> _SUPPLIED MATERIAL_
________________________________________

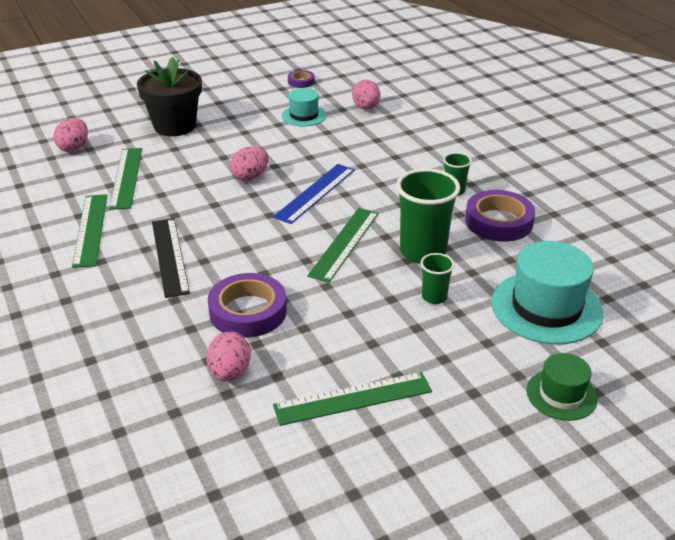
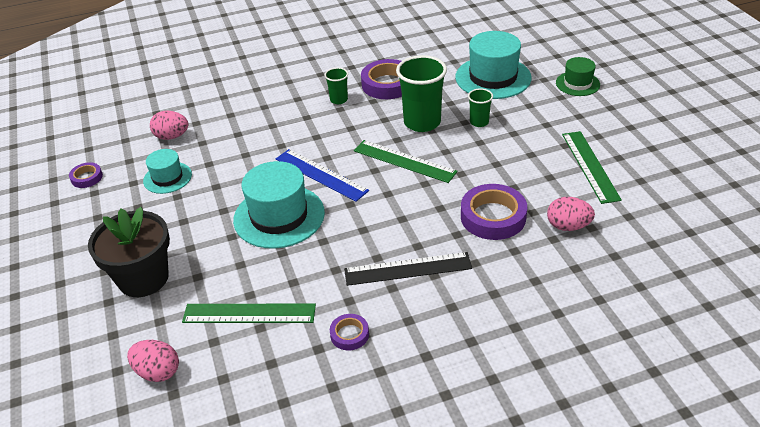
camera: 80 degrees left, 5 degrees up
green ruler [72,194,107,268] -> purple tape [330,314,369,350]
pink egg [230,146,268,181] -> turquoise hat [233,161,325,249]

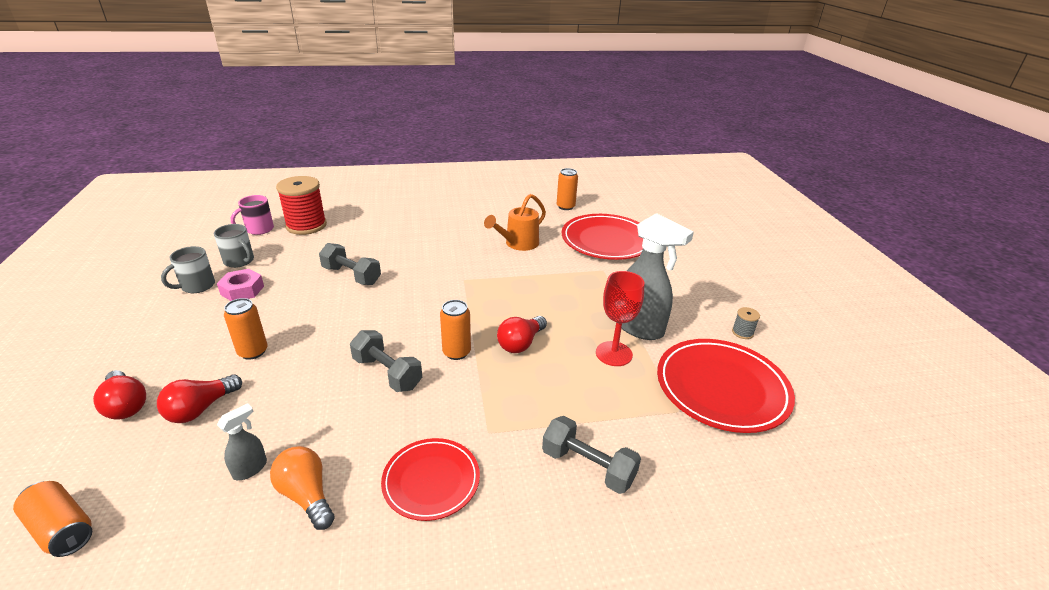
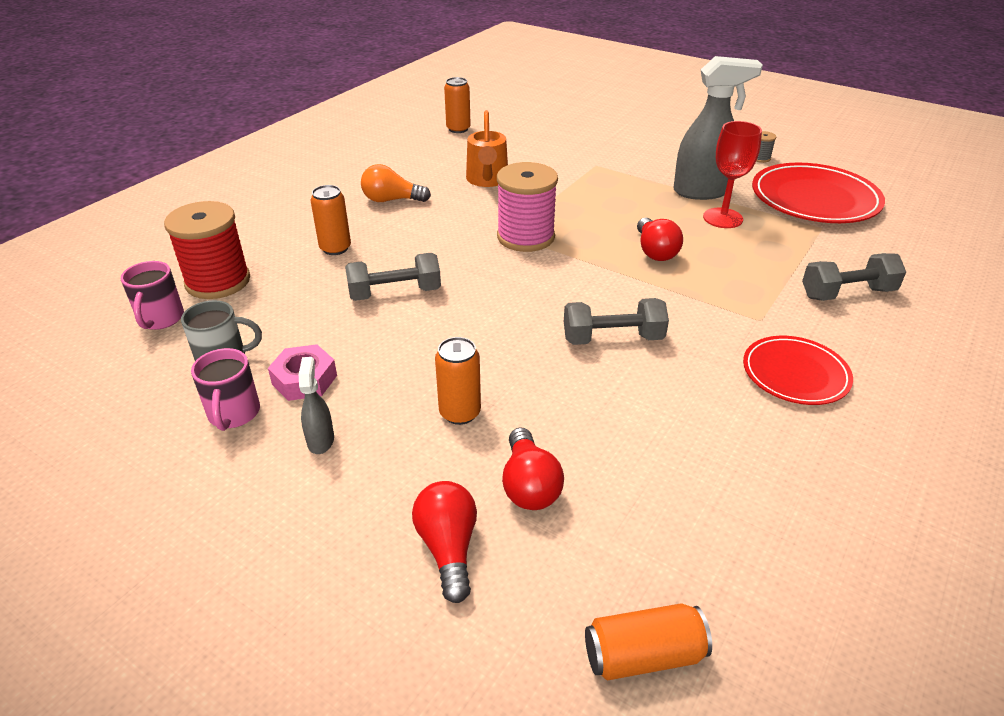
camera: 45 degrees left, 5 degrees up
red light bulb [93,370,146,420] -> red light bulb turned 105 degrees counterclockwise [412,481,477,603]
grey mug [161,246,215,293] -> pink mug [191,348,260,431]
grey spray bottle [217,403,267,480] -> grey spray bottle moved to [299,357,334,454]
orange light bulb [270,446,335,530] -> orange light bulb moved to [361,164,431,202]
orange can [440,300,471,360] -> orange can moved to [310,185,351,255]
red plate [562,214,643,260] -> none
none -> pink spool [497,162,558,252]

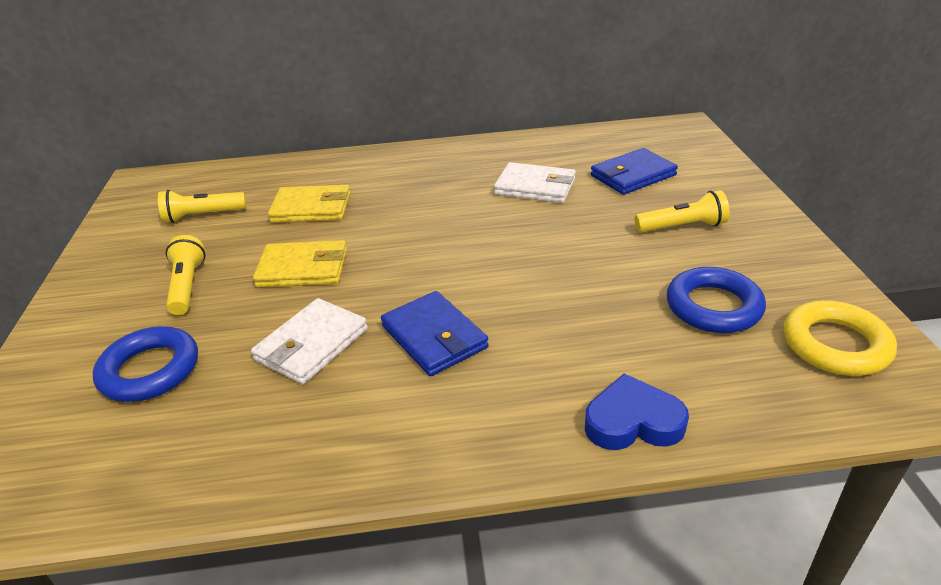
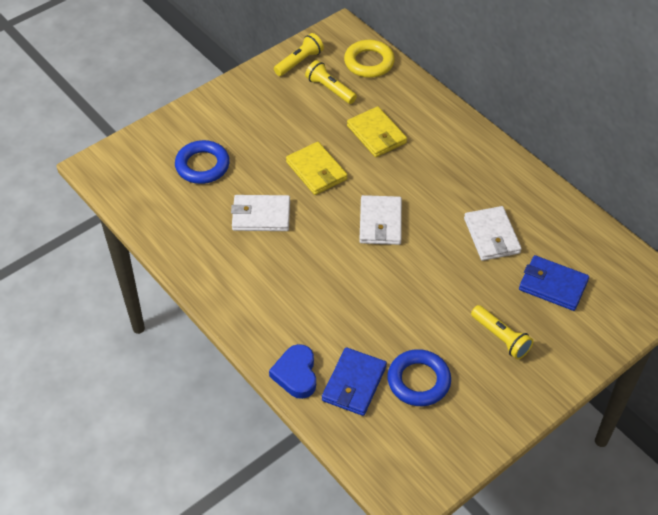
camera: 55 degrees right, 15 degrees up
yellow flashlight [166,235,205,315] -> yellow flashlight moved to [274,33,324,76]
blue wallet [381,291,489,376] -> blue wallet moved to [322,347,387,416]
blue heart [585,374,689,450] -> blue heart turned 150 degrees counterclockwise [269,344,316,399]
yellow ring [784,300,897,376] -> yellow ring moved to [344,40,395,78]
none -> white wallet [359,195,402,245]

________________________________________

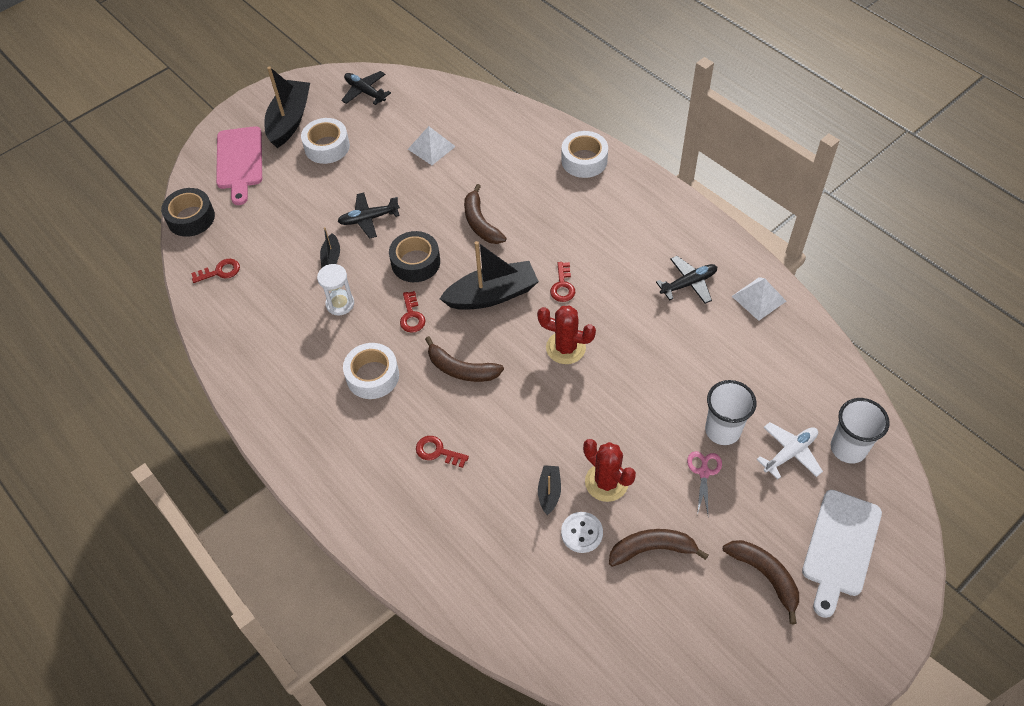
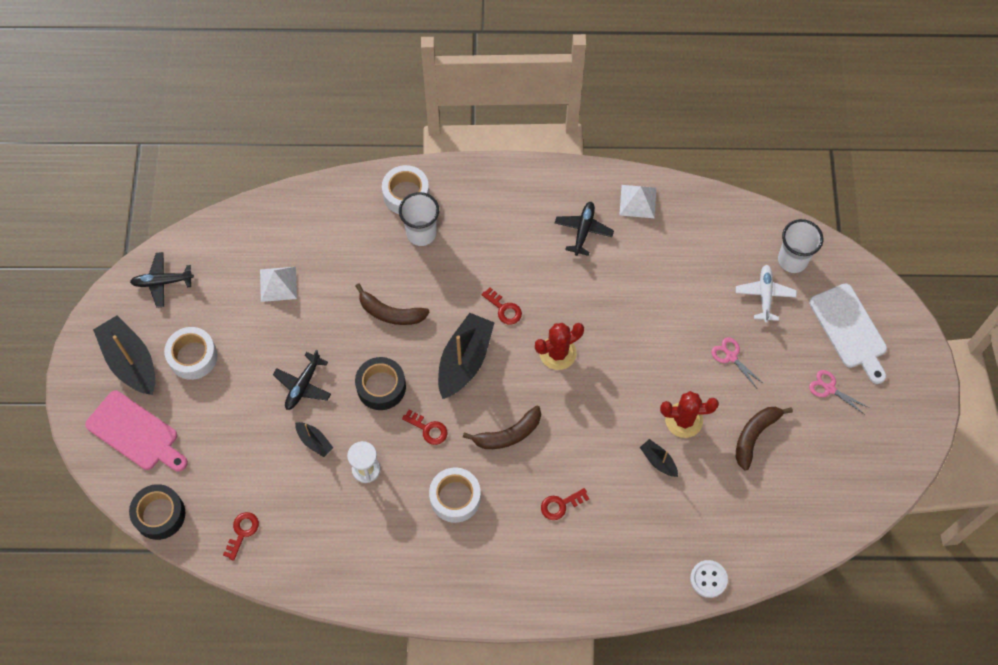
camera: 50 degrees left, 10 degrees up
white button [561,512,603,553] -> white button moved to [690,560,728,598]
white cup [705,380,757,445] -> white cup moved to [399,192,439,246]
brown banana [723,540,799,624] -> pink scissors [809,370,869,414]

________________________________________

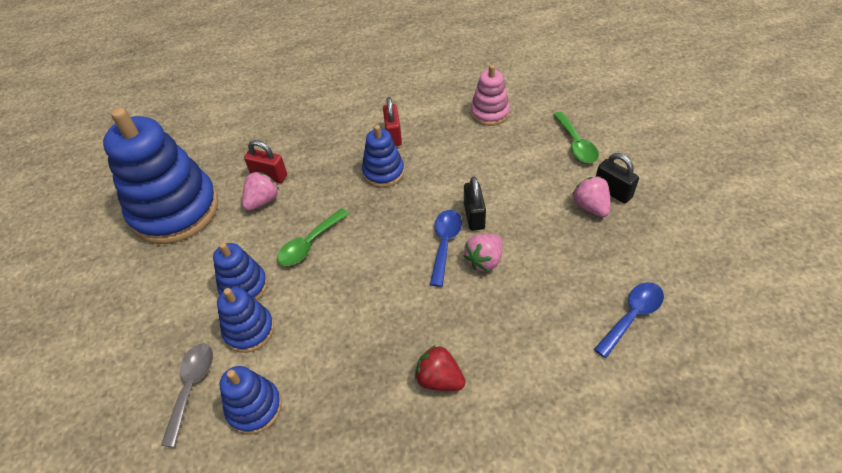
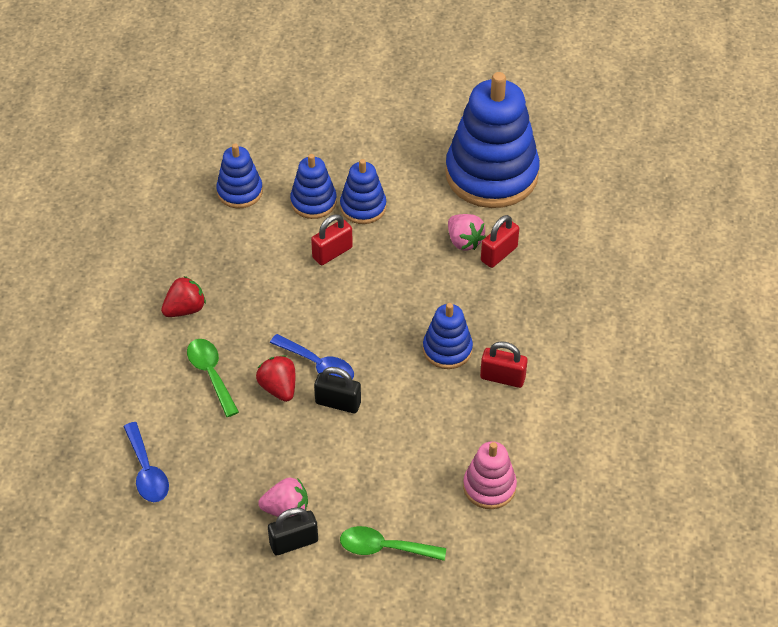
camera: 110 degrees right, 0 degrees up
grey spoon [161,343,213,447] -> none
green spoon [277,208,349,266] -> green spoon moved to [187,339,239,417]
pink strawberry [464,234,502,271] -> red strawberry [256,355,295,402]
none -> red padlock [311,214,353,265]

________________________________________

> _EXERCISE_
Retype word for word everything in the listing above from the line that holds "pink strawberry [464,234,502,271]" down to the line that holds "none -> red padlock [311,214,353,265]". Keep both end lines and leave out the rest.

> _EXERCISE SOLUTION_
pink strawberry [464,234,502,271] -> red strawberry [256,355,295,402]
none -> red padlock [311,214,353,265]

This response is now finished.